# DATA EXCERPTS
## begin

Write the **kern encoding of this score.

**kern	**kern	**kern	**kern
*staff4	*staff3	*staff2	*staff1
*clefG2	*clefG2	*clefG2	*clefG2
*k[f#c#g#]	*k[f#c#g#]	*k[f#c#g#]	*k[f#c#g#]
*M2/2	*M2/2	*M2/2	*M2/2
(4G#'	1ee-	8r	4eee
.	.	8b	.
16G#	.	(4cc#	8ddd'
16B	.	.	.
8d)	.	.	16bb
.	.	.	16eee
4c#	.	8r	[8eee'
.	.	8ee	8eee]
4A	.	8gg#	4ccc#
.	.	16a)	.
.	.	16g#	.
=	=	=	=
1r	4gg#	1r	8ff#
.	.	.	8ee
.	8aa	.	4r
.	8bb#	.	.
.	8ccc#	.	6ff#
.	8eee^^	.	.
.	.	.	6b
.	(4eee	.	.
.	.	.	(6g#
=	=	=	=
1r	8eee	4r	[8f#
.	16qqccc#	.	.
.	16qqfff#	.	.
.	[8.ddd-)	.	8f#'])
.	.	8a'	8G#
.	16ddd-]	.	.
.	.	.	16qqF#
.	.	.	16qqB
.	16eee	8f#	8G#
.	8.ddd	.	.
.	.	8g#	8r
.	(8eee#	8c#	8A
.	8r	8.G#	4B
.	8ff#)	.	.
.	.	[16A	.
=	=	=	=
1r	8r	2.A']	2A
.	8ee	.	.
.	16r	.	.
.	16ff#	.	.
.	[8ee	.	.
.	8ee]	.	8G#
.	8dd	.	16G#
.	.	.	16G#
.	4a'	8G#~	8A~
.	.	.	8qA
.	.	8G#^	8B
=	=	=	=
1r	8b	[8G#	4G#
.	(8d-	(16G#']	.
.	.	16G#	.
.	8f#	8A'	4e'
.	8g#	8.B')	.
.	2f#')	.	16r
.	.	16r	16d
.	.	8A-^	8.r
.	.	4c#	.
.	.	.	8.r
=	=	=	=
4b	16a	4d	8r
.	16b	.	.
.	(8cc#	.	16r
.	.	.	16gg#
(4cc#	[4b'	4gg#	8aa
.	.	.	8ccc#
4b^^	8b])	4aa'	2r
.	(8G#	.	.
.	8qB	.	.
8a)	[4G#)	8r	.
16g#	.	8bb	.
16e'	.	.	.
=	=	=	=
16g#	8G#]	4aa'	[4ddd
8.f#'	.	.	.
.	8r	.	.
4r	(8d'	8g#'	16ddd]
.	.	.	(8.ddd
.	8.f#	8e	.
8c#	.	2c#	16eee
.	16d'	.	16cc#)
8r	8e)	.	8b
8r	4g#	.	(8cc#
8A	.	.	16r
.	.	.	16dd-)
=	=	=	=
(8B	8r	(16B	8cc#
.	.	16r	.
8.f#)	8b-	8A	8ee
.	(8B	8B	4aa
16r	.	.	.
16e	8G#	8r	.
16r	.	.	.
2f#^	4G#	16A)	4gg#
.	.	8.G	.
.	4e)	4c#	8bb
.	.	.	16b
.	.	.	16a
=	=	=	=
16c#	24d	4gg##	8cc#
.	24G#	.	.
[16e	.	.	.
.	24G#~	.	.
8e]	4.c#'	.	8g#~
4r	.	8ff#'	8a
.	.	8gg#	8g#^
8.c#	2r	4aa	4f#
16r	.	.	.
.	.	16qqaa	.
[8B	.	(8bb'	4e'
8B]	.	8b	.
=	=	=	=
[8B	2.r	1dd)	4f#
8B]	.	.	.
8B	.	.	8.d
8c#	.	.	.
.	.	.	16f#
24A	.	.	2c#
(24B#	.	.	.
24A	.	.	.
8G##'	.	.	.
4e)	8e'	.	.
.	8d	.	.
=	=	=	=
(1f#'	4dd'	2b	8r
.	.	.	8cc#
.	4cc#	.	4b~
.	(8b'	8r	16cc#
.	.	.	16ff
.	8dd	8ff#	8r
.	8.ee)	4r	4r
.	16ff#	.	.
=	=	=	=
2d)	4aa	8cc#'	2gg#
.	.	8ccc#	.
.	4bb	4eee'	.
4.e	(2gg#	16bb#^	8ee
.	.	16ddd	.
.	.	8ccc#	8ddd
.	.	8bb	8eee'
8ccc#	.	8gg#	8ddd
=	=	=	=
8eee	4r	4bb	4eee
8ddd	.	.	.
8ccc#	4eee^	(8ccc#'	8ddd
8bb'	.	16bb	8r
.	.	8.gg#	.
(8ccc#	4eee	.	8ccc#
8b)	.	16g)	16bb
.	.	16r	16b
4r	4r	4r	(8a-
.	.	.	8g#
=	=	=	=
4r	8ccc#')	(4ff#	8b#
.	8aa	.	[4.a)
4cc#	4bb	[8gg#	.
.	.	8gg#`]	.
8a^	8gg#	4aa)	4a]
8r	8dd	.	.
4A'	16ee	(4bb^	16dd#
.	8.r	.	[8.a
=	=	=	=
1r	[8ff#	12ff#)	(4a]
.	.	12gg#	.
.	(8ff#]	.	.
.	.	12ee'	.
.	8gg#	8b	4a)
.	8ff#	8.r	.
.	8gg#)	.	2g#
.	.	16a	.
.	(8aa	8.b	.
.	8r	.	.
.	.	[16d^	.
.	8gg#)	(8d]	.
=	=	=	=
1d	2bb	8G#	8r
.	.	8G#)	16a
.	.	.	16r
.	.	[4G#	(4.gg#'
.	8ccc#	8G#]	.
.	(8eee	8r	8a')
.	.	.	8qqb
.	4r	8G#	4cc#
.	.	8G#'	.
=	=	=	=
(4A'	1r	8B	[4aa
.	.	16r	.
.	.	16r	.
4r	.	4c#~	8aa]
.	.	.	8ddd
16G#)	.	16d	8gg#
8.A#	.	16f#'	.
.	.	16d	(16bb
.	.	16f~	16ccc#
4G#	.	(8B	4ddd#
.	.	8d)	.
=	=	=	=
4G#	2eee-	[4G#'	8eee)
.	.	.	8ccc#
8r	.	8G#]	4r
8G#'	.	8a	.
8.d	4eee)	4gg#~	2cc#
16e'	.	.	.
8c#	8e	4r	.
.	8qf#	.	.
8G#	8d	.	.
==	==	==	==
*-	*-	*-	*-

## end

# WHAT THE TASK REQUIRES
Pick out each line in the data above that contains the string "kern" and copy it in full. Case counts, so only matches in the same case qualify.

# IN RESPONSE
Write the **kern encoding of this score.
**kern	**kern	**kern	**kern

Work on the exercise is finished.